Your assignment ▸ What you return should be each line of the data containing the string "glasses".

Dataset entries

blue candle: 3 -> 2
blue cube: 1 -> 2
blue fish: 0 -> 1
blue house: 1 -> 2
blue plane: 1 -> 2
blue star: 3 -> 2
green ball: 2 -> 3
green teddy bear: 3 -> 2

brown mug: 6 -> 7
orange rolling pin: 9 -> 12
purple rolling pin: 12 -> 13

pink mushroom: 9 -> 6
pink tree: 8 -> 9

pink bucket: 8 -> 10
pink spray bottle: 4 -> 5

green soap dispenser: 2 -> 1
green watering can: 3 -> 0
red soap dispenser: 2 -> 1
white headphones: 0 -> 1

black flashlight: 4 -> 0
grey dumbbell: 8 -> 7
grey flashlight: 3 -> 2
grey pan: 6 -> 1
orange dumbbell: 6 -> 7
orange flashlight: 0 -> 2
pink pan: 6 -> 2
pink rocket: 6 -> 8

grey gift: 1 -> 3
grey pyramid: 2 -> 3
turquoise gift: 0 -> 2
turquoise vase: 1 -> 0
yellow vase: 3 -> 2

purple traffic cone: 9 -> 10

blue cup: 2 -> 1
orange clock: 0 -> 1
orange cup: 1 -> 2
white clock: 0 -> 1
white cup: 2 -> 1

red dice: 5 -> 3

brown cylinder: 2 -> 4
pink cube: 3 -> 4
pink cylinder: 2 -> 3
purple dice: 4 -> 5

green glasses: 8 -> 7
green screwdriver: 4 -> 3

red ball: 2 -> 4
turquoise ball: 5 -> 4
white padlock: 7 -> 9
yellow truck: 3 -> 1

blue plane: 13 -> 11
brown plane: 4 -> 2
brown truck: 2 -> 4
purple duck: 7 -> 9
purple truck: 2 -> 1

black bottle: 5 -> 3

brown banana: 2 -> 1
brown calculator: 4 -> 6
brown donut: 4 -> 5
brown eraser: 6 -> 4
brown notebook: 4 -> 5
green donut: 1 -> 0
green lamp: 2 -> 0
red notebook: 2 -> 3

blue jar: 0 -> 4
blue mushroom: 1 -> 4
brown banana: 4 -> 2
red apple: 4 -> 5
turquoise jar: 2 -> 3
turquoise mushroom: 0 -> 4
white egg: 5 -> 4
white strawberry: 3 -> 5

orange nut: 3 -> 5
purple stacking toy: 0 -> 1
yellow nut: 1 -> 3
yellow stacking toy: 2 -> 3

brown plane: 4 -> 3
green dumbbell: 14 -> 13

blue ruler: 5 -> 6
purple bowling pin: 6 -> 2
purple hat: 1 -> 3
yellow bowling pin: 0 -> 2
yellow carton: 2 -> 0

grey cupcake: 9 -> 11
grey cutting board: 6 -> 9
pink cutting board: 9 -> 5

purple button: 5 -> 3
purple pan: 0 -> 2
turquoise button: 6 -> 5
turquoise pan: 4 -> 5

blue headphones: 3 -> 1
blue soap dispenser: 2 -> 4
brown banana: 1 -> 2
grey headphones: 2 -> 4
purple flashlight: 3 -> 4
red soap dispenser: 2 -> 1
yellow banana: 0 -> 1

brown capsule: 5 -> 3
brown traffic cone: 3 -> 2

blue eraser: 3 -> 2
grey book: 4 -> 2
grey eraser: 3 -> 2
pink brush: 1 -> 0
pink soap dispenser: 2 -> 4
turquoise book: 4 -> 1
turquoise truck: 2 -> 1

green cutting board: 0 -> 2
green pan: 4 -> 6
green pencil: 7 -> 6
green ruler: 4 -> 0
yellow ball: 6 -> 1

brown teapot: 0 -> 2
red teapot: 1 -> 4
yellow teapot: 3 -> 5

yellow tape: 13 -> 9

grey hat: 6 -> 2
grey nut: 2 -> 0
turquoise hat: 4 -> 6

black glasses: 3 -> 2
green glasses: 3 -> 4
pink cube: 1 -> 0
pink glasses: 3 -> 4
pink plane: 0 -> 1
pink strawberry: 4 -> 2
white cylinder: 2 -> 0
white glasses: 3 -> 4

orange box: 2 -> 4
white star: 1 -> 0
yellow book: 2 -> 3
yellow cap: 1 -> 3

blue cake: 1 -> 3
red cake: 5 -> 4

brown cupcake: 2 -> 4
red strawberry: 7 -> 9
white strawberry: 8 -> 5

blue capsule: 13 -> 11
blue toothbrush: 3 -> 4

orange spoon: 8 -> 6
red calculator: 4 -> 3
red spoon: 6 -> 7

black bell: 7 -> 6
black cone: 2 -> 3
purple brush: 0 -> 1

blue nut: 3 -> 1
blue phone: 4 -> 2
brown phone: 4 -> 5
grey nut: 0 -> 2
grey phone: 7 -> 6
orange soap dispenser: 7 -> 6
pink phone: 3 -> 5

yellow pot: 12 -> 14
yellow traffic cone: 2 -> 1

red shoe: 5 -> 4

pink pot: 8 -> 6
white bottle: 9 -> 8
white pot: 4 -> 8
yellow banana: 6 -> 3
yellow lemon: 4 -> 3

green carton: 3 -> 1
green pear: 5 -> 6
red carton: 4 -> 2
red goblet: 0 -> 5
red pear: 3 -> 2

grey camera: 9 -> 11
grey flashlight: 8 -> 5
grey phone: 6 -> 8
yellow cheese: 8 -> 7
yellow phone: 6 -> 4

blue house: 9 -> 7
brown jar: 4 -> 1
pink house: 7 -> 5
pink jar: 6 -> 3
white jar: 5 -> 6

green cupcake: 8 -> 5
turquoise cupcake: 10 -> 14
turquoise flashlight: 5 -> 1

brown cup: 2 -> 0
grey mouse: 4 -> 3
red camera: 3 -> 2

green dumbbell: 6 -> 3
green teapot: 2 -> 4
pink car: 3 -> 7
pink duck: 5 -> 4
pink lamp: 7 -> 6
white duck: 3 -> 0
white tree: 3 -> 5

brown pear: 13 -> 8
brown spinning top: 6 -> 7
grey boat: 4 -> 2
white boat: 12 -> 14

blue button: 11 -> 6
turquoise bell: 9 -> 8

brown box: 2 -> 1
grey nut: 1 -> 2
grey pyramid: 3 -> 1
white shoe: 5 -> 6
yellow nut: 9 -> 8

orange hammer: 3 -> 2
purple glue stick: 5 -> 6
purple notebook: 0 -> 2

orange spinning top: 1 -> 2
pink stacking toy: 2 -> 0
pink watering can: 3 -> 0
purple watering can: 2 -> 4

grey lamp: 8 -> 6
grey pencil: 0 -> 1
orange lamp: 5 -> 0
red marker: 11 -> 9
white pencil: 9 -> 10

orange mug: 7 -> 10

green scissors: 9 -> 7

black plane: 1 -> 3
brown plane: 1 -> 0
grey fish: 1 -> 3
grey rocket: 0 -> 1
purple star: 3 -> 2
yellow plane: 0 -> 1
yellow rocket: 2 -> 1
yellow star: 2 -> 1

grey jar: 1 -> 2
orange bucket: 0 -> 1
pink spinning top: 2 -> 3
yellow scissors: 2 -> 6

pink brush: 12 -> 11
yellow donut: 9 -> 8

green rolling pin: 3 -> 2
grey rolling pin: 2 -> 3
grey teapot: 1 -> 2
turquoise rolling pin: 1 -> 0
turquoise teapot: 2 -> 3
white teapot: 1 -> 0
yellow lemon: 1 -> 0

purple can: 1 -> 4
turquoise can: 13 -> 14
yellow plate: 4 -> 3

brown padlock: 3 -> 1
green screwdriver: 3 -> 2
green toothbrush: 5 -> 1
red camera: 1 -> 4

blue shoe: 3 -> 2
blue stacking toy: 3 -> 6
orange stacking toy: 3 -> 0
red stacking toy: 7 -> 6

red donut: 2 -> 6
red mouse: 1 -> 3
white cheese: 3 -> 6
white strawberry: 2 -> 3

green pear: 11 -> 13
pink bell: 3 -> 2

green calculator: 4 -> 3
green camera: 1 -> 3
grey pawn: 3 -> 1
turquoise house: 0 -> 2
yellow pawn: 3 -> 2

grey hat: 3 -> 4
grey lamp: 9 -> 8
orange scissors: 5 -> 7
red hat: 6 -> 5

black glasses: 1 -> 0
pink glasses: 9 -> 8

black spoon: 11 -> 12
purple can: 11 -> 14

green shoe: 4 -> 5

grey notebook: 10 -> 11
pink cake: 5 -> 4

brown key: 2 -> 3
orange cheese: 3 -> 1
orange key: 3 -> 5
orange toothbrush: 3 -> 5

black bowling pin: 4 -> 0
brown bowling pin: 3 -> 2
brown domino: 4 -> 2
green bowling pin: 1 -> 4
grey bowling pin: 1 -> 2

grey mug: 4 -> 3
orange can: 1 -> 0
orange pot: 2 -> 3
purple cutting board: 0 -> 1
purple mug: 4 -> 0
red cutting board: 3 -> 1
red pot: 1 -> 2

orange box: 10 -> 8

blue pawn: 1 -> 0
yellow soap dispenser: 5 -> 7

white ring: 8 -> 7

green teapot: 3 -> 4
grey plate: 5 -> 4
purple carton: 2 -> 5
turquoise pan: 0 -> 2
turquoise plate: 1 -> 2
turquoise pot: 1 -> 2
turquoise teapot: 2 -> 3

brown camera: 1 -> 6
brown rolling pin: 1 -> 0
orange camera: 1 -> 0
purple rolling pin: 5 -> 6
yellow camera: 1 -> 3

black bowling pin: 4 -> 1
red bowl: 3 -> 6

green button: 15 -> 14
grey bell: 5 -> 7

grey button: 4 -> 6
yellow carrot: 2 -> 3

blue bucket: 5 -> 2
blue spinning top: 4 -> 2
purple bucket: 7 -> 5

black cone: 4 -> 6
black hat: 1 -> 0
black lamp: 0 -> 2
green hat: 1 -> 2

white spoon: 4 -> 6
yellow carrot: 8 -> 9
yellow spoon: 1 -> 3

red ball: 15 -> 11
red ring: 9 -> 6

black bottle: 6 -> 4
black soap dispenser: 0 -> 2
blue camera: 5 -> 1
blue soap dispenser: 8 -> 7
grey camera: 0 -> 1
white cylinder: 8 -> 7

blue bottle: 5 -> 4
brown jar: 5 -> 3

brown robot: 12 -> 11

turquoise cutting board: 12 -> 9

Answer ▸
green glasses: 8 -> 7
black glasses: 3 -> 2
green glasses: 3 -> 4
pink glasses: 3 -> 4
white glasses: 3 -> 4
black glasses: 1 -> 0
pink glasses: 9 -> 8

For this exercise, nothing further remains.